PROBLEM TO WORK ON. Write down exactly the lines from the one below that has "yellow carton [221,410,336,601]" to the end of the data, both ends included; the pictures should not appear in your copy.

DATA UNDER STUDY.
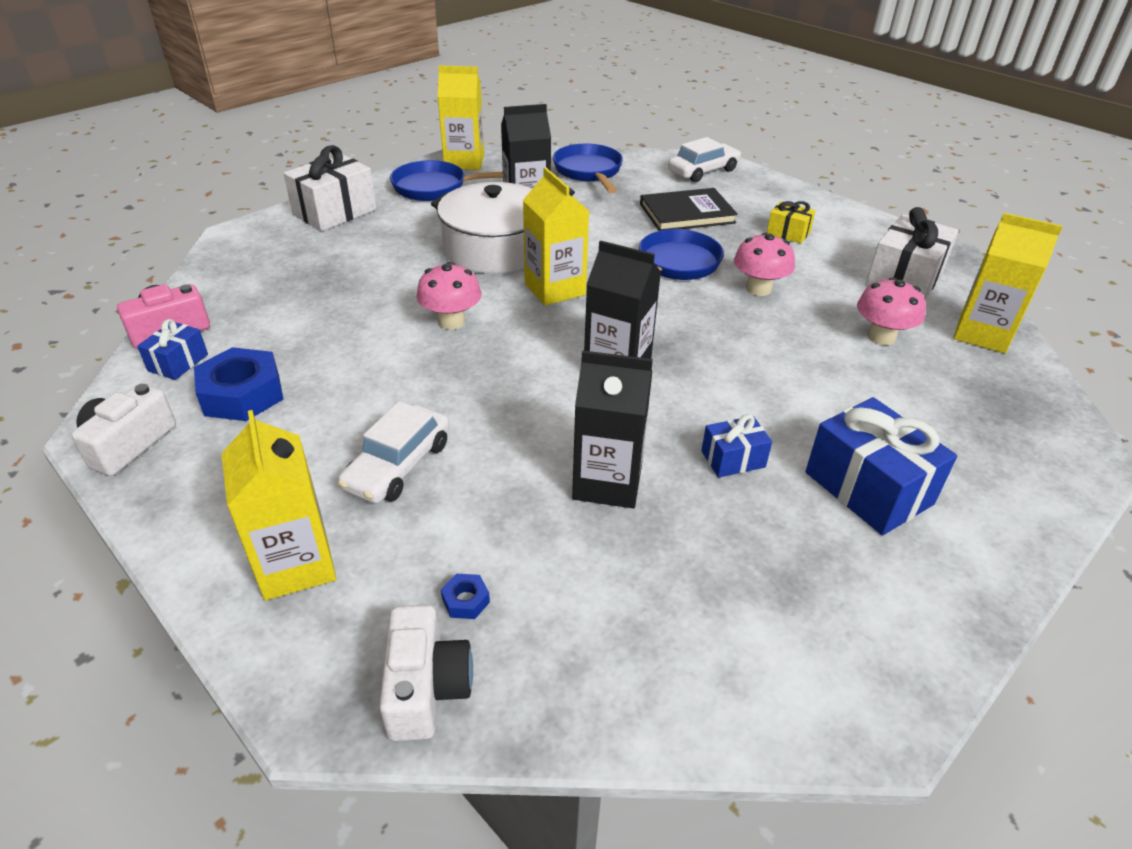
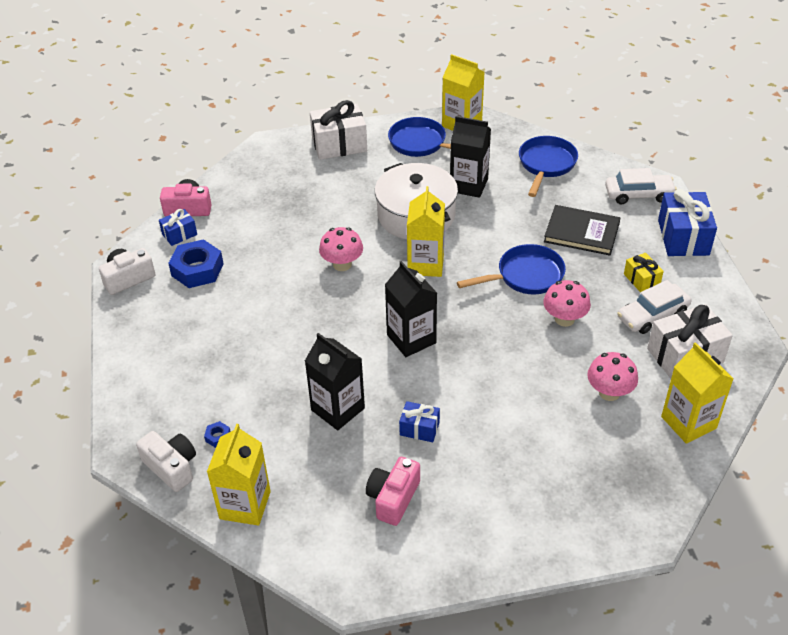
camera: 35 degrees right, 5 degrees up
yellow carton [221,410,336,601] -> yellow carton moved to [207,424,271,526]
white car [338,401,450,504] -> white car moved to [617,280,692,334]
white camera [379,605,473,741] -> white camera turned 75 degrees counterclockwise [136,431,196,492]
blue gift [805,397,957,535] -> blue gift moved to [658,189,717,256]
none -> pink camera [366,457,420,526]

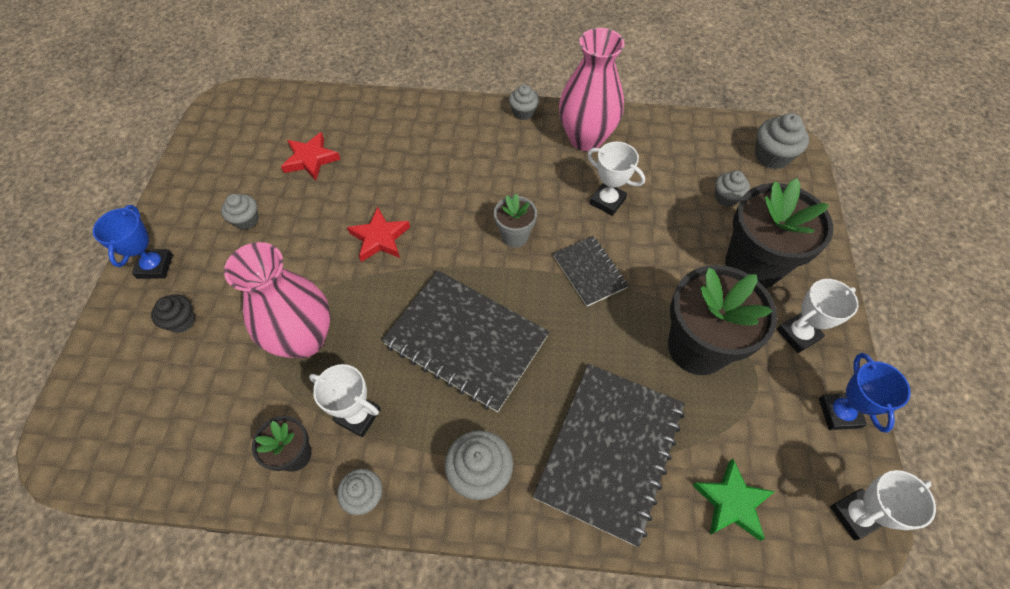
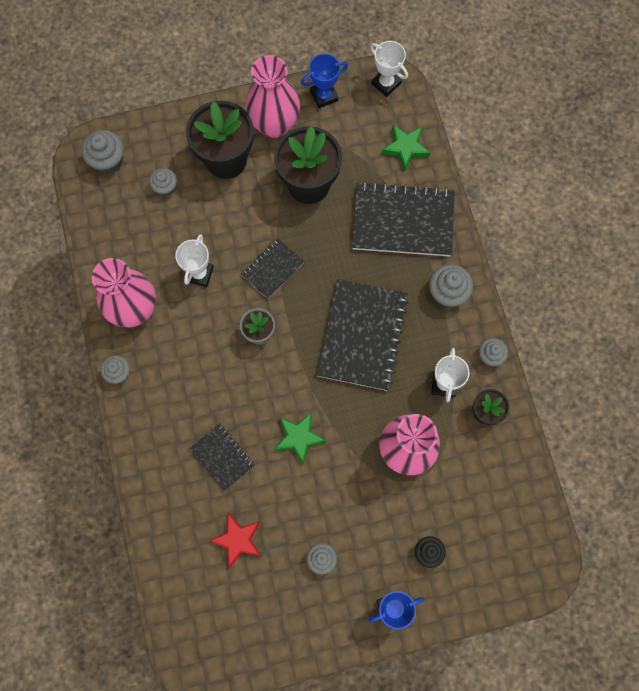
camera: 110 degrees left, 15 degrees up
red star [347,207,410,262] -> green star [274,412,326,465]
white trophy [777,279,858,353] -> pink vase [245,55,300,138]
none -> black notebook [189,423,255,491]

WRITTEN SOLUTION.
yellow carton [221,410,336,601] -> yellow carton moved to [207,424,271,526]
white car [338,401,450,504] -> white car moved to [617,280,692,334]
white camera [379,605,473,741] -> white camera turned 75 degrees counterclockwise [136,431,196,492]
blue gift [805,397,957,535] -> blue gift moved to [658,189,717,256]
none -> pink camera [366,457,420,526]

camera: 110 degrees left, 15 degrees up
red star [347,207,410,262] -> green star [274,412,326,465]
white trophy [777,279,858,353] -> pink vase [245,55,300,138]
none -> black notebook [189,423,255,491]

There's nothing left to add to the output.